[LISTED ENTRIES — start]

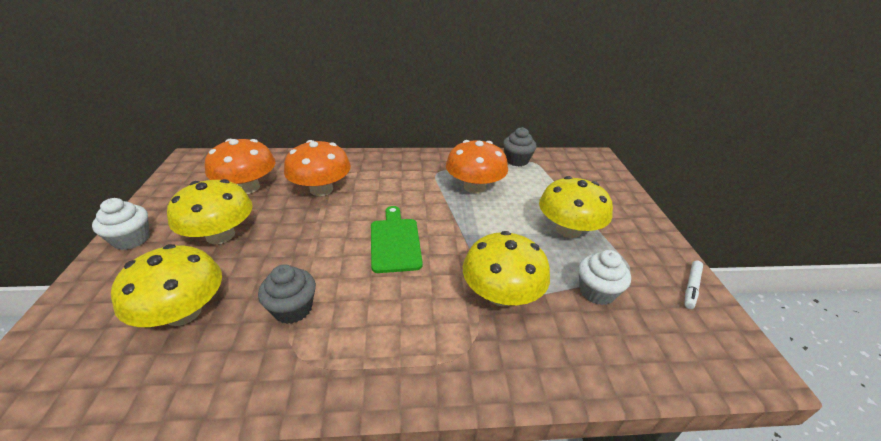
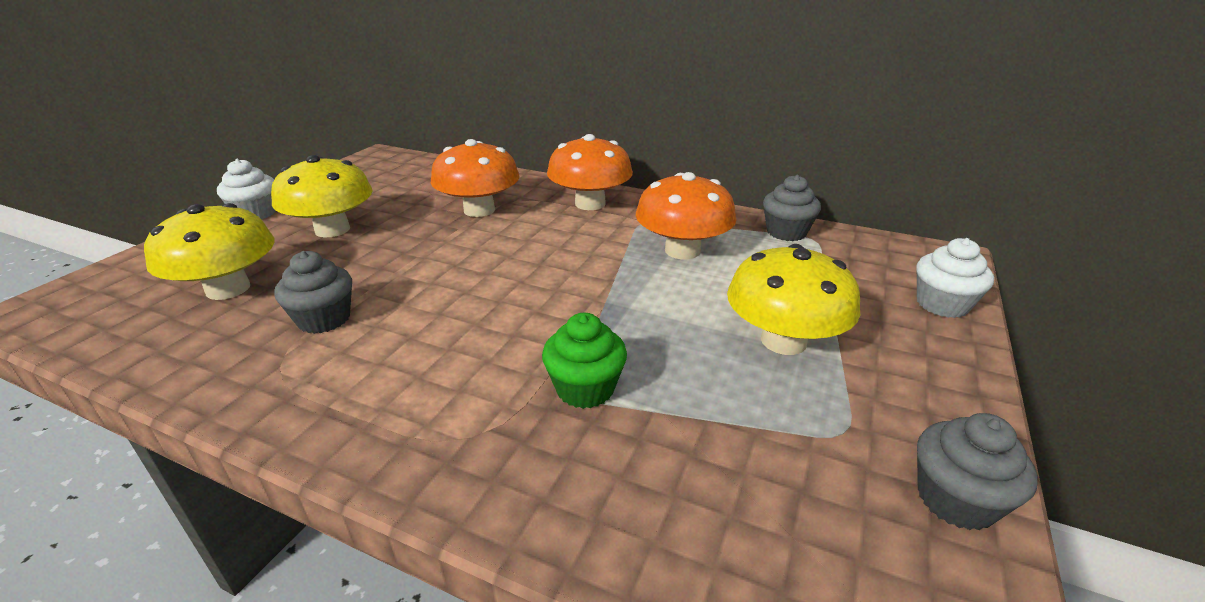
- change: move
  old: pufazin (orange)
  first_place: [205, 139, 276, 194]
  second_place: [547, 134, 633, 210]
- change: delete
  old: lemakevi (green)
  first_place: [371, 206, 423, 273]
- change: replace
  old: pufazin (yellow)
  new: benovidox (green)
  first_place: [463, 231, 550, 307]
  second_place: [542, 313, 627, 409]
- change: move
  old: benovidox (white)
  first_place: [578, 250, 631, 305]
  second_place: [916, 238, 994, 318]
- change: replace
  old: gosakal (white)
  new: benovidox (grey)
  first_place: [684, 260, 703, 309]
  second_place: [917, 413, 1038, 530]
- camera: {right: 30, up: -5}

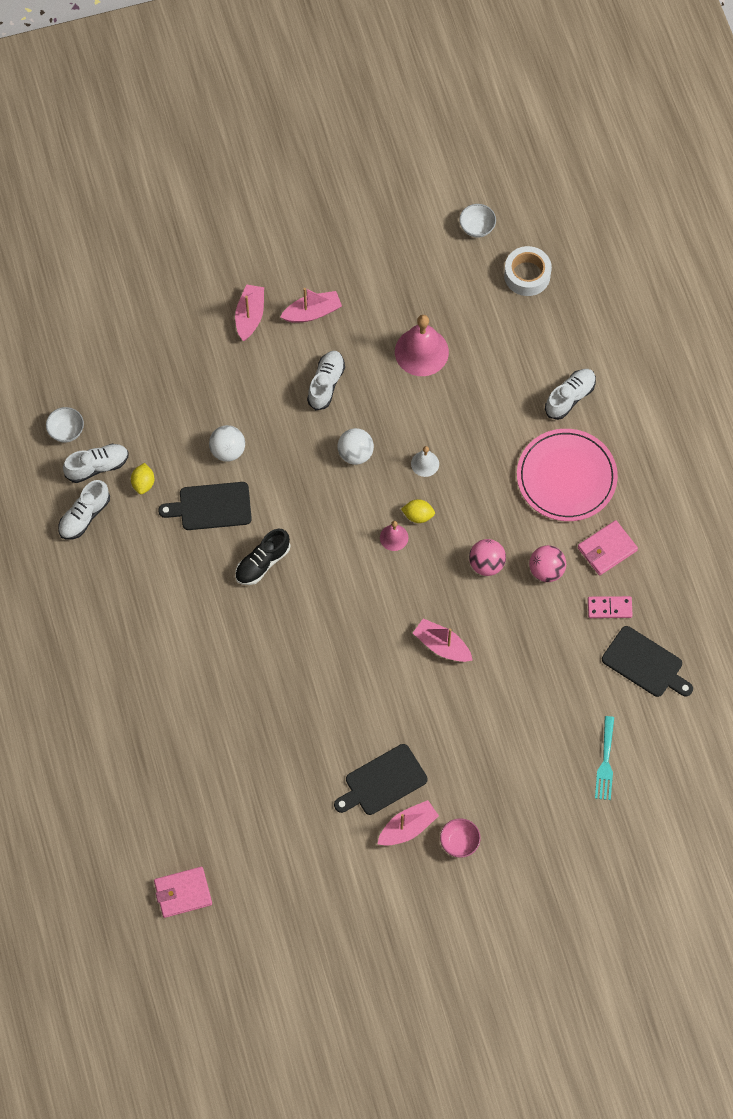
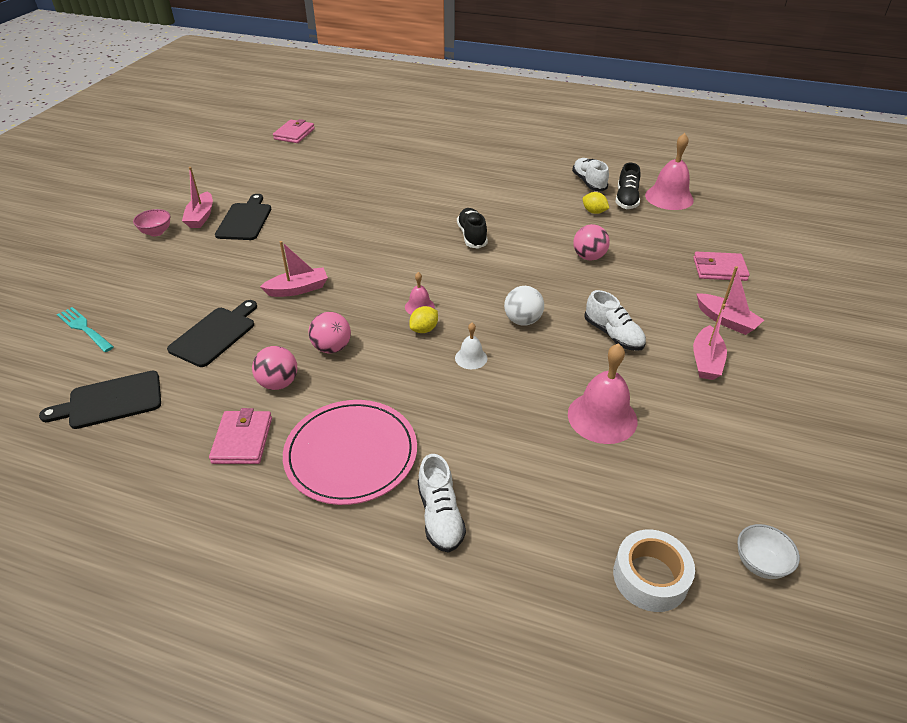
- change: replace
  old: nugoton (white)
  new: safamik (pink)
  first_place: [46, 407, 84, 443]
  second_place: [645, 133, 694, 210]
- change: recolor
  old: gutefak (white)
  new: gutefak (black)
  first_place: [63, 444, 129, 483]
  second_place: [616, 163, 640, 209]
- change: move
  old: lemakevi (black)
  first_place: [158, 482, 252, 530]
  second_place: [167, 300, 257, 367]
- change: recolor
  old: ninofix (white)
  new: ninofix (pink)
  first_place: [209, 425, 245, 462]
  second_place: [574, 224, 610, 260]
- change: delete
  old: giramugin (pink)
  first_place: [588, 596, 633, 618]
- change: insert
  new: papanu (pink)
  second_place: [693, 252, 750, 281]
- camera: {right: 125, up: -25}

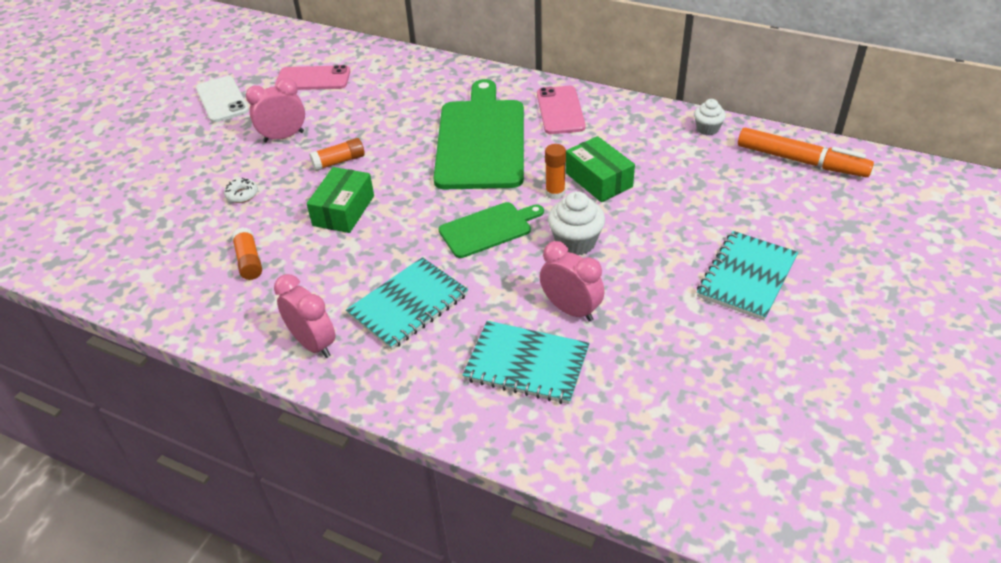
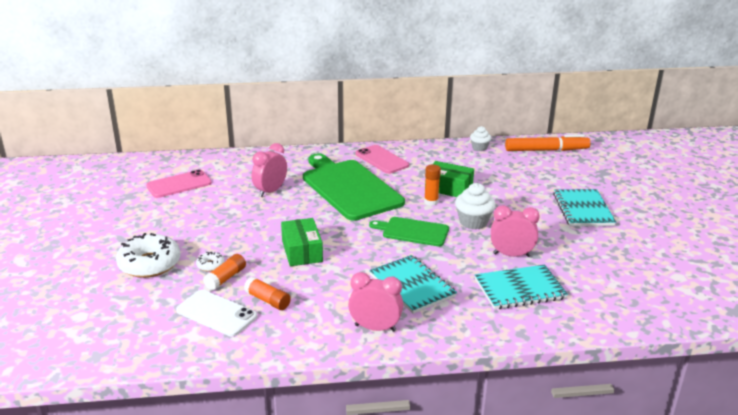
- change: move
  old: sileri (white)
  first_place: [196, 76, 249, 123]
  second_place: [176, 290, 257, 337]
- change: move
  old: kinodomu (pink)
  first_place: [246, 78, 305, 142]
  second_place: [252, 143, 287, 197]
- change: move
  old: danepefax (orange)
  first_place: [309, 138, 365, 171]
  second_place: [203, 254, 246, 290]
- change: rotate
  old: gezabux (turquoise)
  first_place: [346, 257, 468, 350]
  second_place: [369, 255, 457, 314]
  degrees: -45
- change: rotate
  old: lemakevi (green)
  first_place: [439, 202, 544, 258]
  second_place: [369, 217, 449, 246]
  degrees: -105
- change: insert
  new: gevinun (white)
  second_place: [116, 233, 181, 278]
- camera: {right: -35, up: -15}

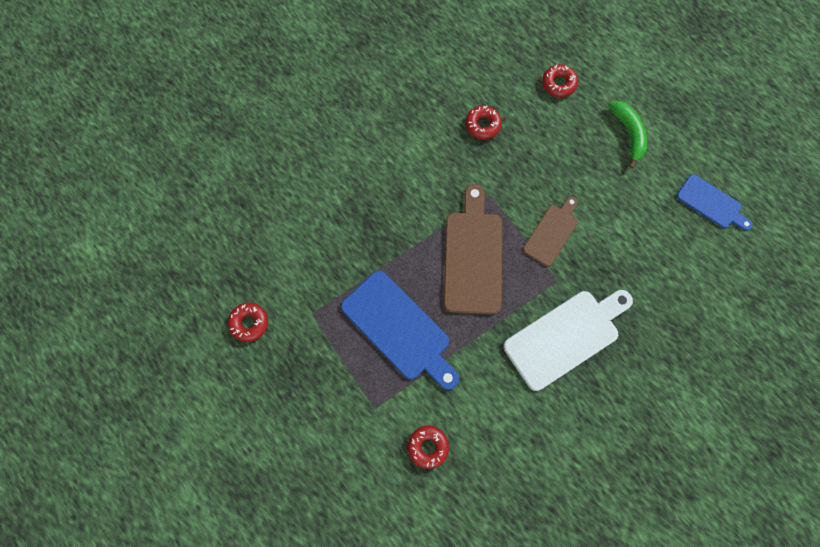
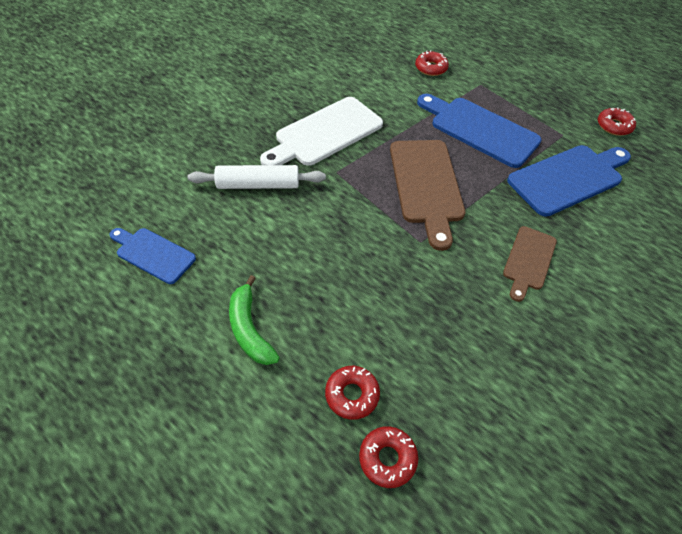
- change: move
  old: gevinun (red)
  first_place: [465, 105, 502, 140]
  second_place: [359, 426, 418, 488]
- change: move
  old: lemakevi (brown)
  first_place: [523, 197, 578, 267]
  second_place: [503, 226, 557, 302]
- change: insert
  new: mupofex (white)
  second_place: [188, 165, 326, 189]
- change: insert
  new: lemakevi (blue)
  second_place: [507, 145, 631, 217]
- camera: {right: 170, up: -20}

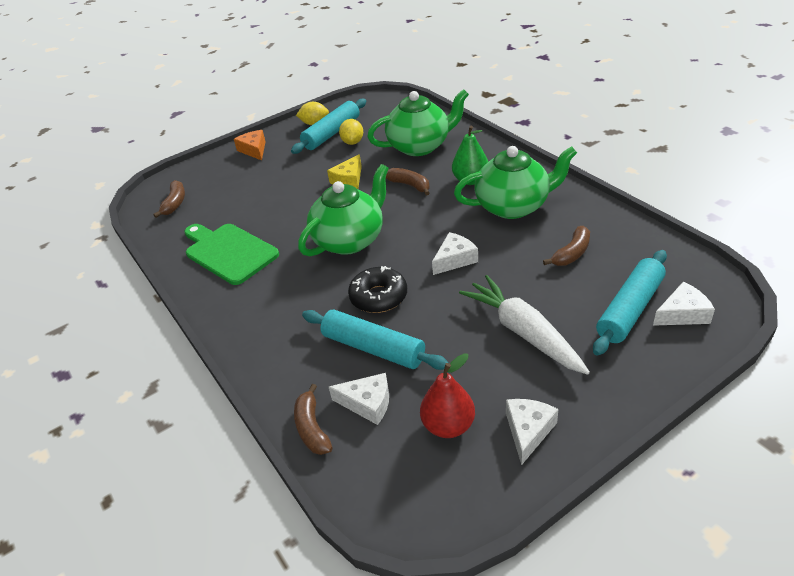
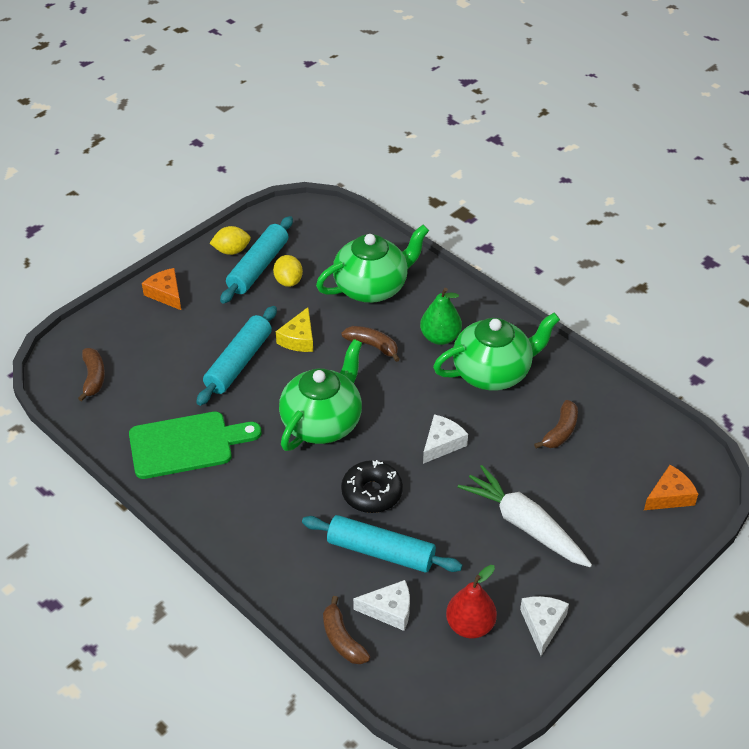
- change: rotate
  old: lemakevi (green)
  first_place: [185, 224, 279, 285]
  second_place: [129, 412, 261, 479]
  degrees: 135
- change: move
  old: mupofex (turquoise)
  first_place: [593, 250, 667, 356]
  second_place: [196, 306, 277, 406]
- change: recolor
  old:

[LISTED ENTRIES — finish]

◆ EXERCISE INSTRUCTIONS ◆
Within the material above, output exactly the lines from the one with "old: gosakal (white)" through the one with "second_place: [917, 413, 1038, 530]", end lines included, and nothing besides.

◆ SOLUTION TO THIS TASK ◆
  old: gosakal (white)
  new: benovidox (grey)
  first_place: [684, 260, 703, 309]
  second_place: [917, 413, 1038, 530]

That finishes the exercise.